▸ **ASSIGNED TASK**
Copy only the lines from the one with "red triangle: (74, 103)" through the end of the records, exactly as they stand. No pictures belong in the copy.

START TASK DATA

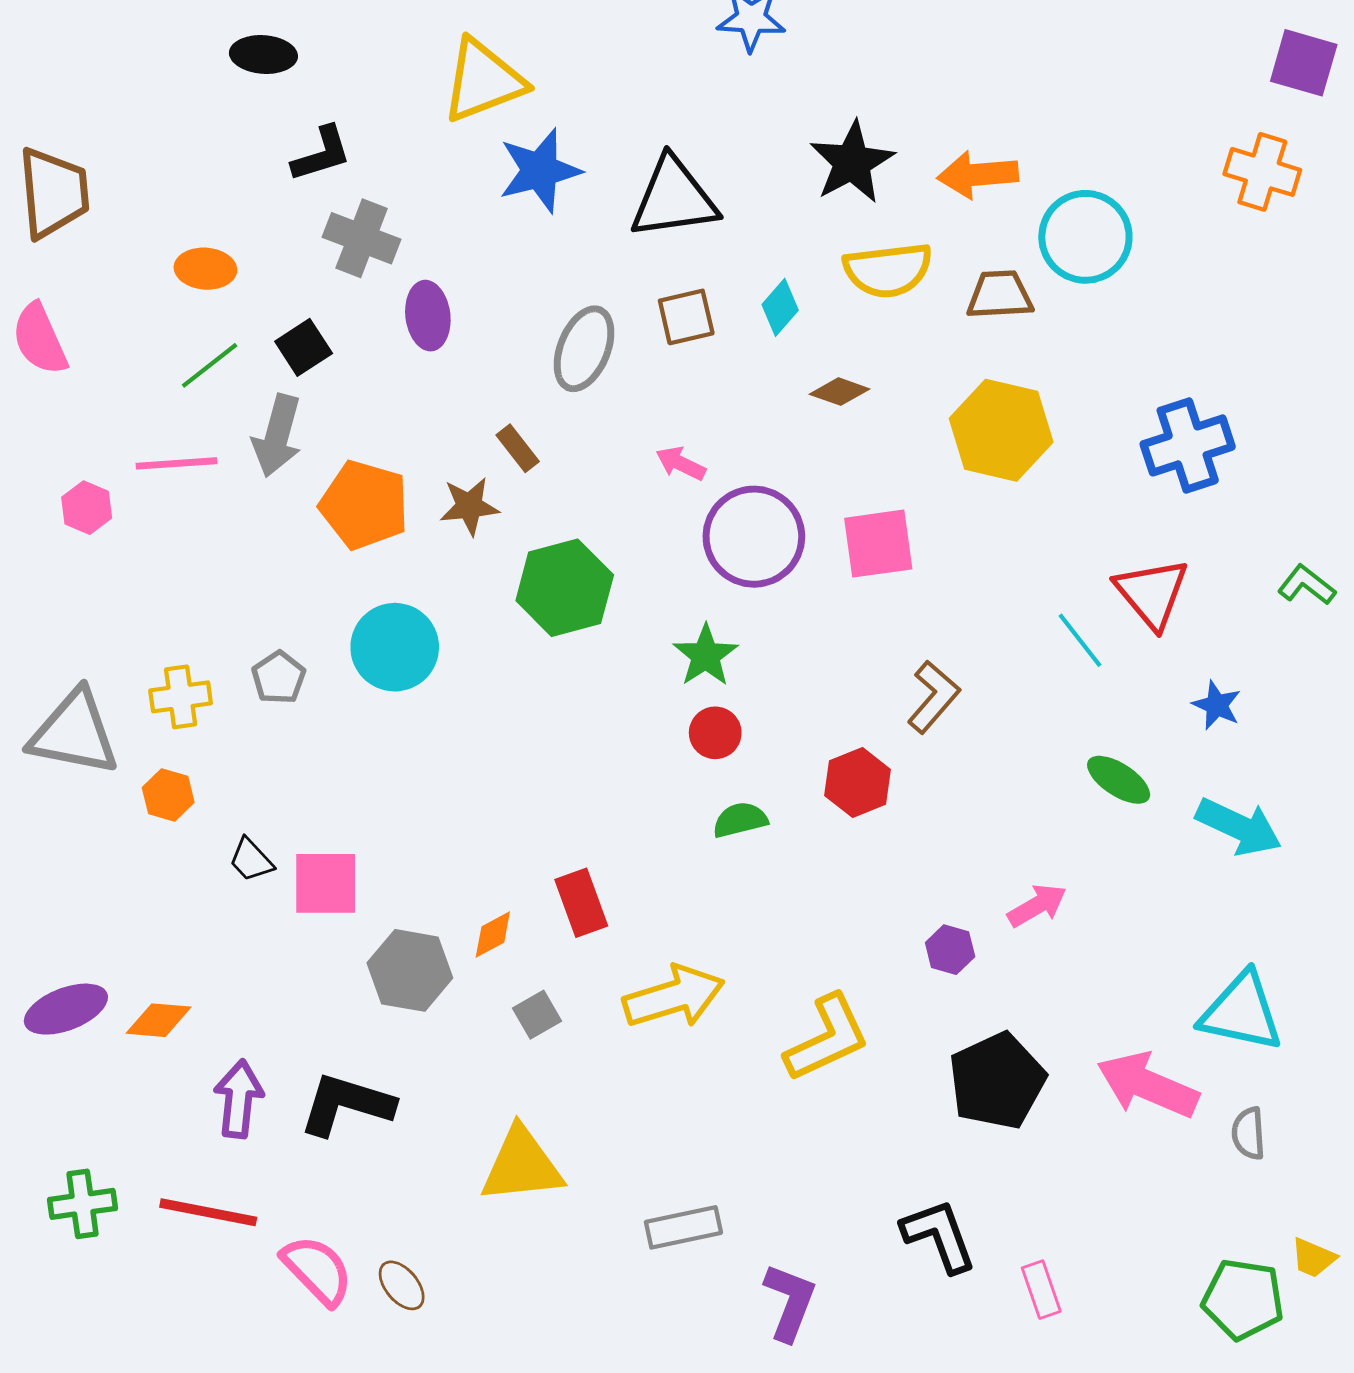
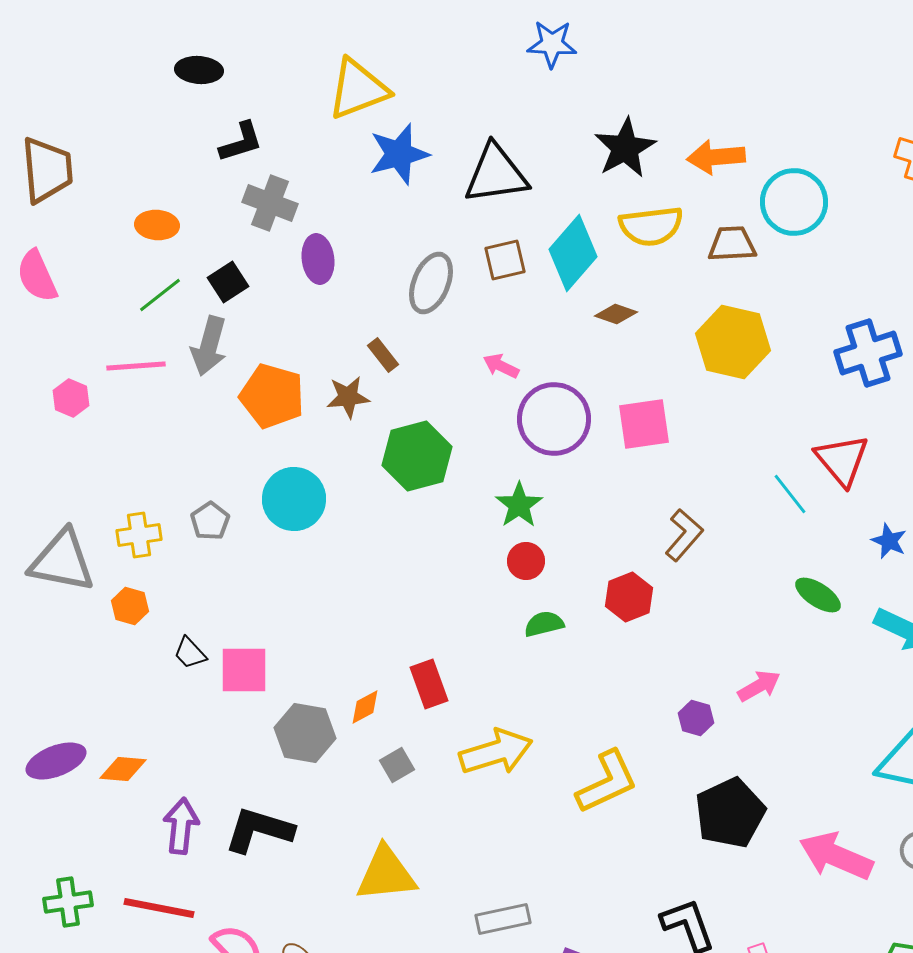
cyan diamond: (780, 307) -> (573, 253), size x1.8
pink arrow: (1148, 1085) -> (836, 856), moved

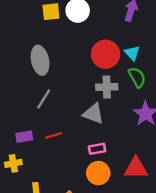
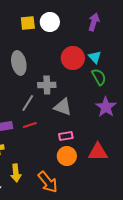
gray cross: (107, 87) -> (47, 85), moved
gray line: (44, 99) -> (28, 103), moved

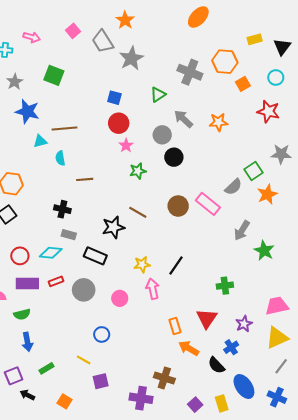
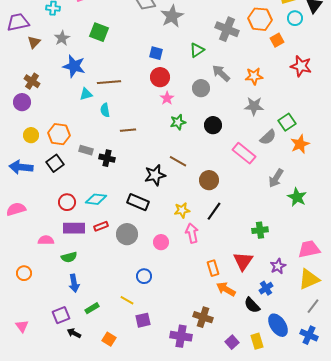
cyan circle: (276, 78) -> (295, 18), moved
gray star: (281, 154) -> (254, 106), moved
black circle: (174, 157) -> (213, 125), moved
brown circle: (178, 206) -> (209, 180), moved
gray rectangle: (69, 235) -> (86, 150), moved

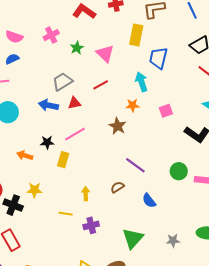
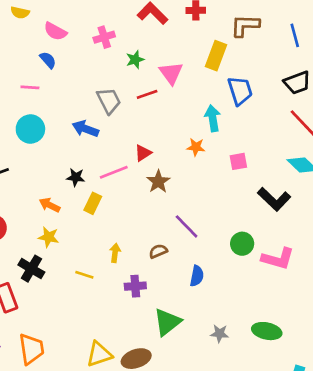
blue trapezoid: (158, 58) -> (240, 91), turned 140
blue semicircle: (12, 59) -> (48, 60), turned 64
gray trapezoid: (62, 82) -> (109, 101), turned 85
red line: (101, 85) -> (147, 94), moved
red triangle: (74, 103) -> (143, 153), moved, turned -32
brown star: (118, 126) -> (158, 182), moved
orange arrow: (25, 155) -> (50, 205), moved
blue semicircle: (149, 201) -> (197, 276), turned -140
black cross: (13, 205) -> (31, 269), moved
purple cross: (91, 225) -> (135, 286), moved

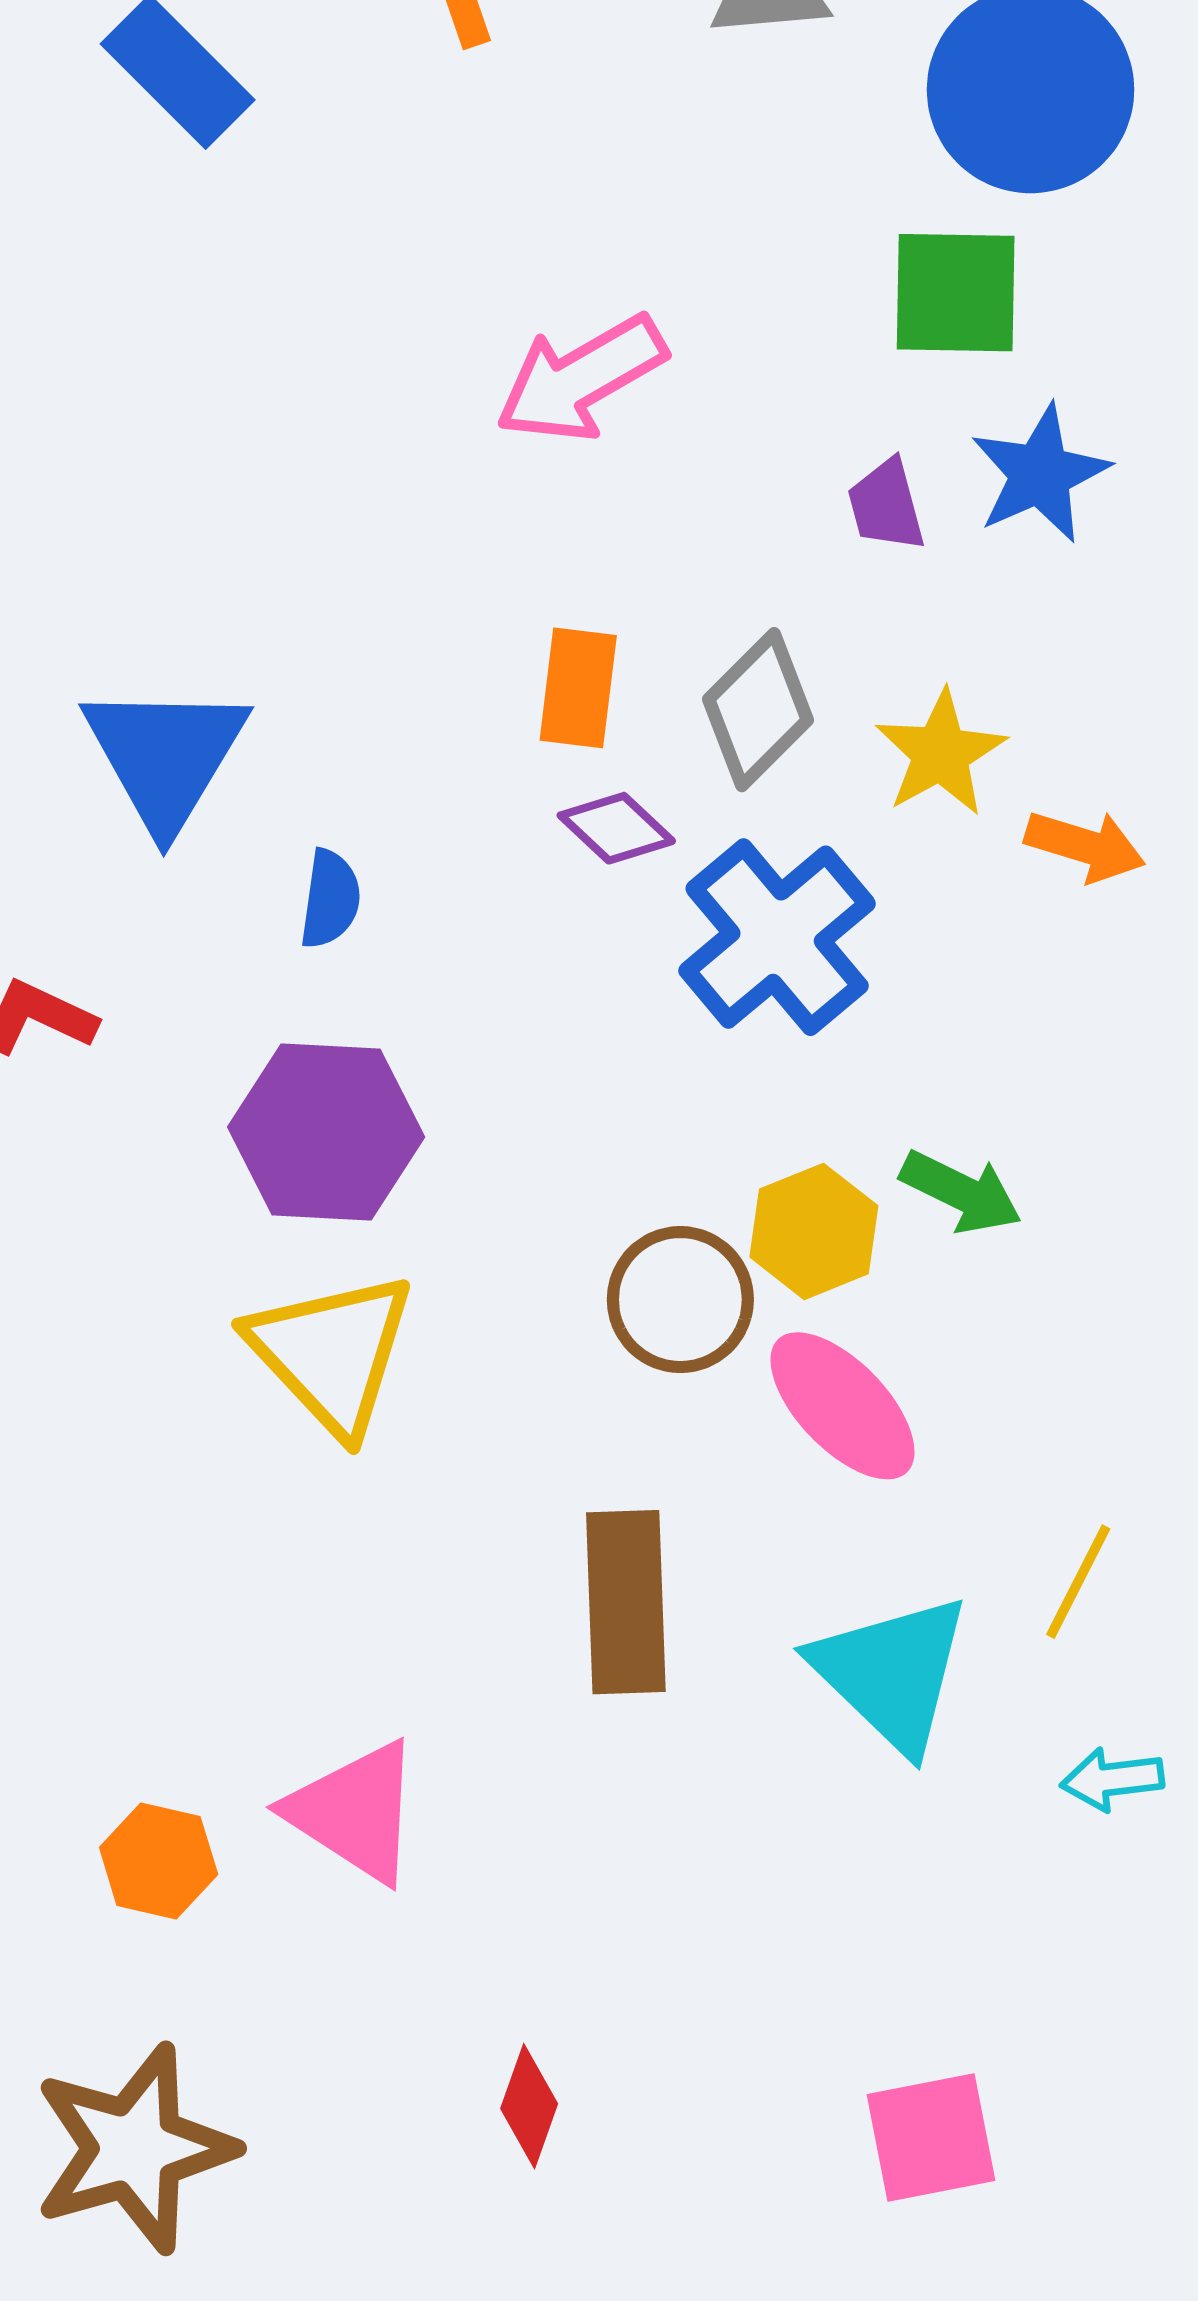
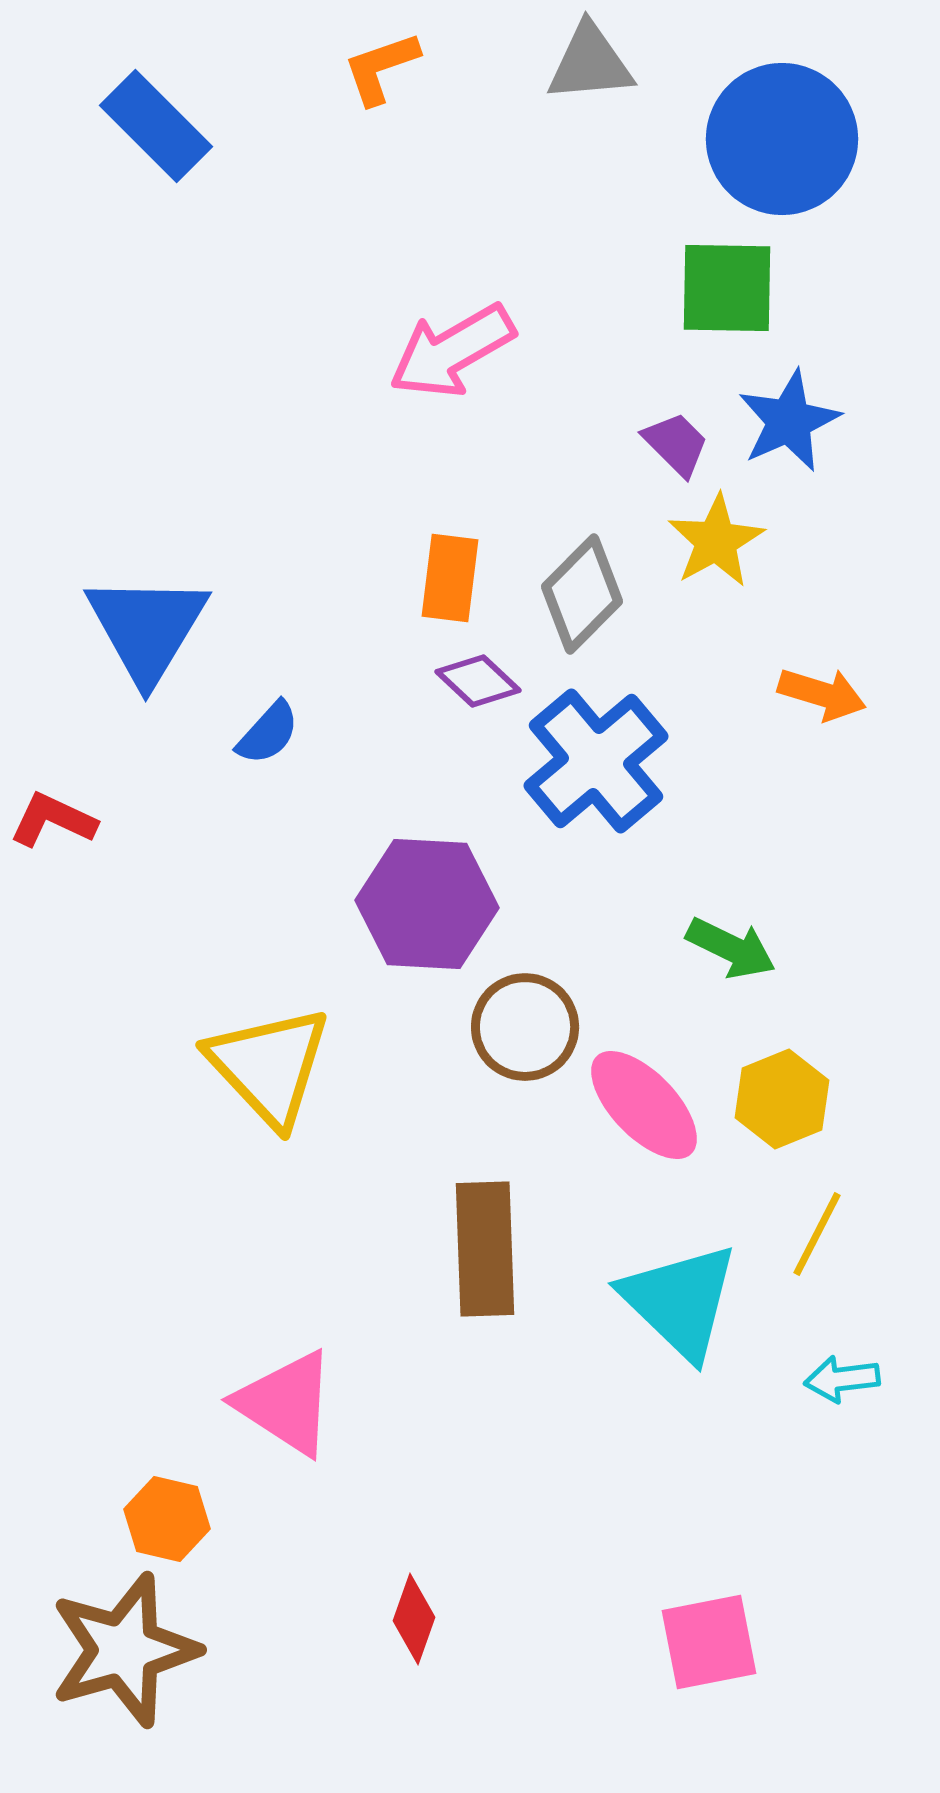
purple trapezoid: (886, 505) -> (676, 444), turned 150
yellow star: (941, 753) -> (716, 541), moved
blue semicircle: (330, 899) -> (268, 733), turned 34
purple hexagon: (326, 1132) -> (427, 904), moved
yellow hexagon: (814, 1231) -> (782, 1099), moved
orange hexagon: (159, 1861) -> (167, 1519), moved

END TASK DATA

▸ **RESPONSE BOX**
red triangle: (74, 103) -> (143, 153), moved, turned -32
brown star: (118, 126) -> (158, 182), moved
orange arrow: (25, 155) -> (50, 205), moved
blue semicircle: (149, 201) -> (197, 276), turned -140
black cross: (13, 205) -> (31, 269), moved
purple cross: (91, 225) -> (135, 286), moved

purple trapezoid: (886, 505) -> (676, 444), turned 150
yellow star: (941, 753) -> (716, 541), moved
blue semicircle: (330, 899) -> (268, 733), turned 34
purple hexagon: (326, 1132) -> (427, 904), moved
yellow hexagon: (814, 1231) -> (782, 1099), moved
orange hexagon: (159, 1861) -> (167, 1519), moved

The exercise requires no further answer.